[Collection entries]
===

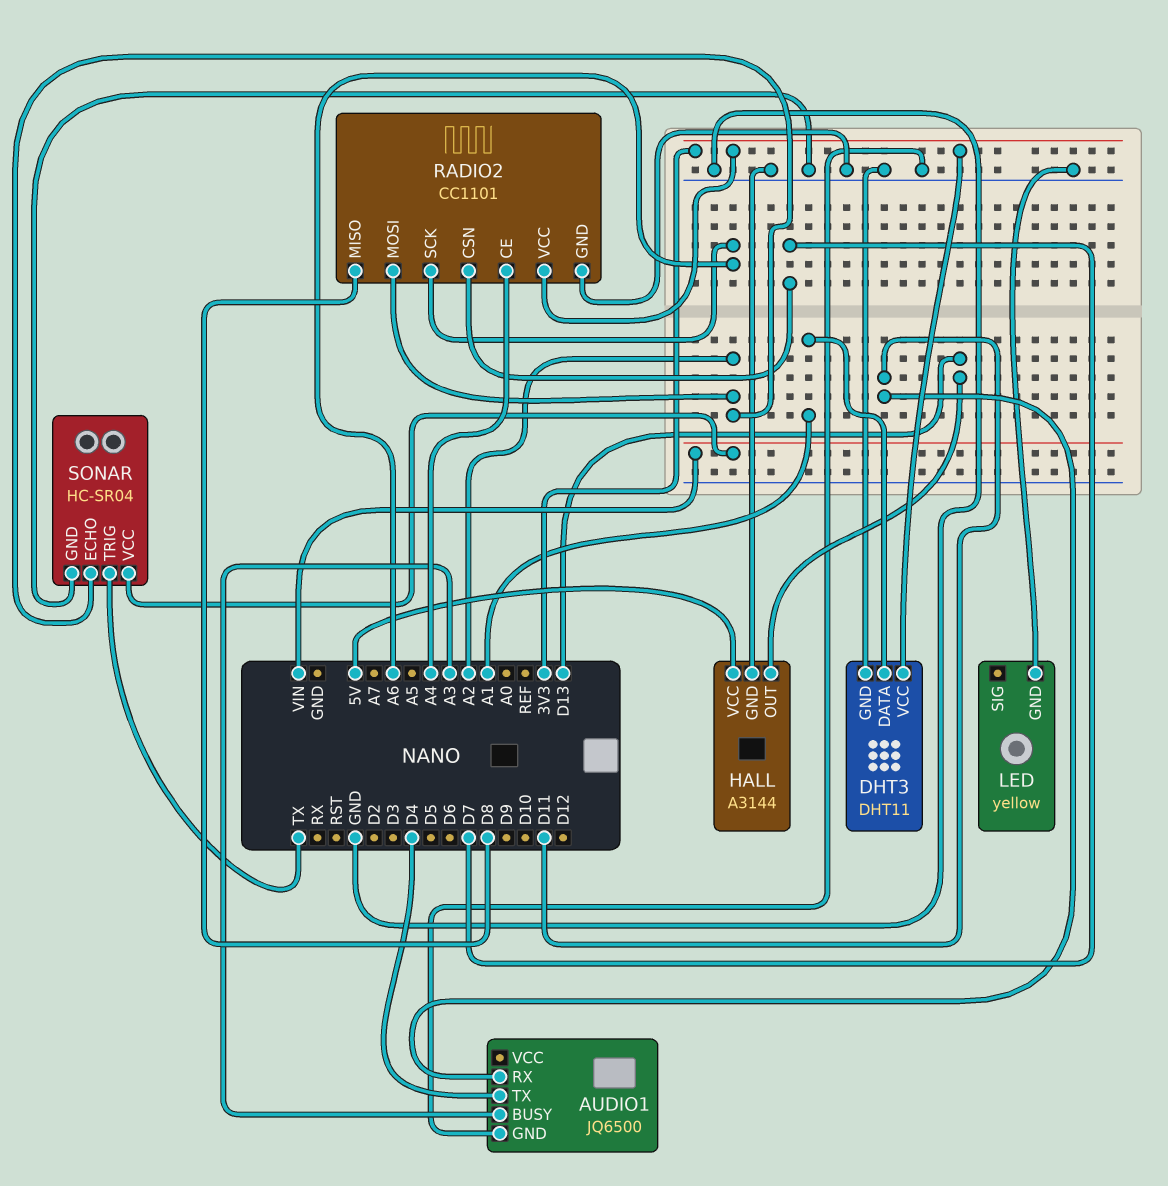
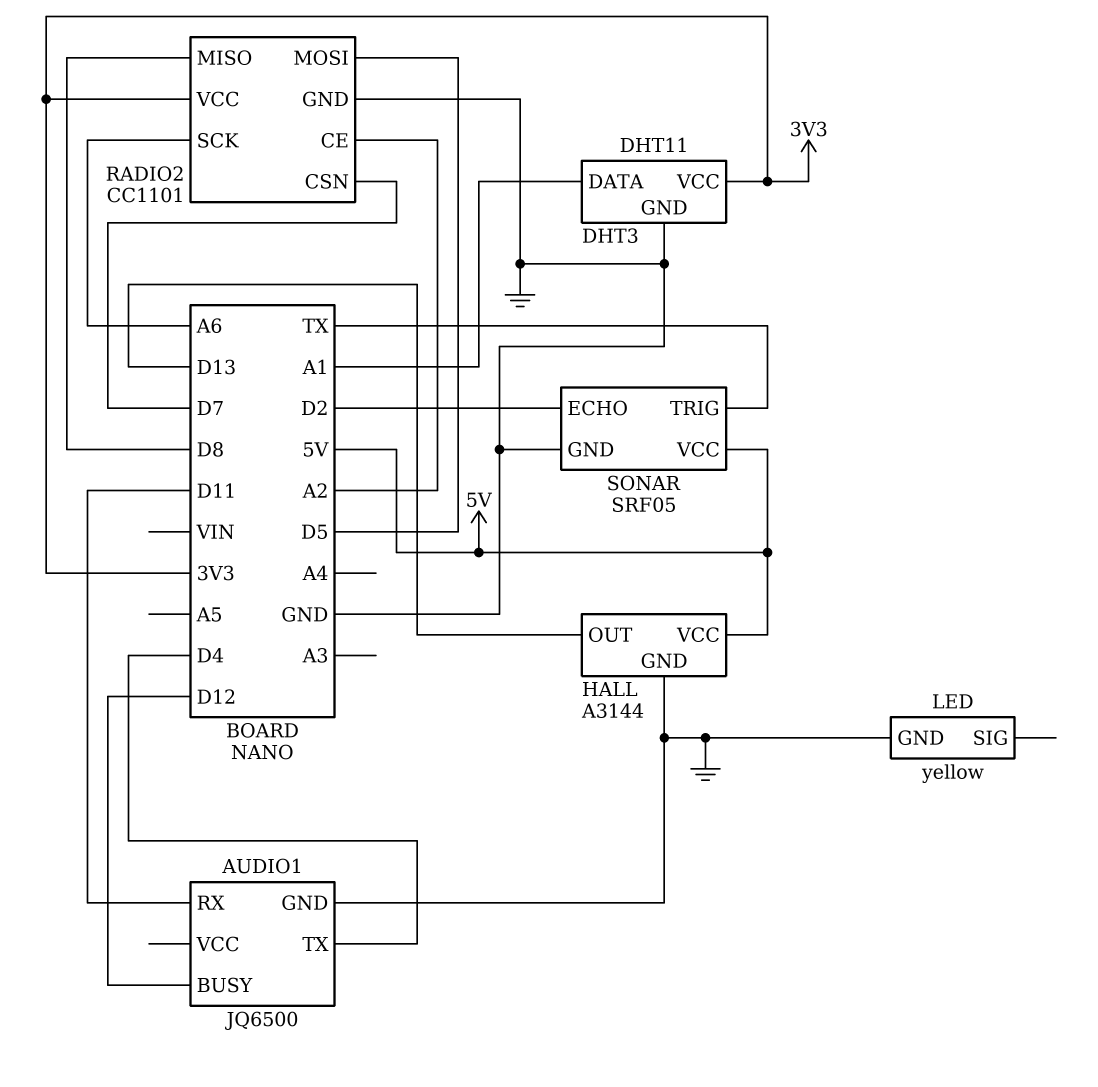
AUDIO1 pin BUSY: A3 -> D12
RADIO2 pin CE: A4 -> A2
RADIO2 pin MOSI: A2 -> D5
SONAR: HC-SR04 -> SRF05
SONAR pin ECHO: A2 -> D2
SONAR pin VCC: VIN -> 5V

===

• What the task requires: Please set down, with no changes, the line that contains "RADIO2 pin CE: A4 -> A2" and all the lines after it until the entries end; write nothing besides them.

• Response to this task:
RADIO2 pin CE: A4 -> A2
RADIO2 pin MOSI: A2 -> D5
SONAR: HC-SR04 -> SRF05
SONAR pin ECHO: A2 -> D2
SONAR pin VCC: VIN -> 5V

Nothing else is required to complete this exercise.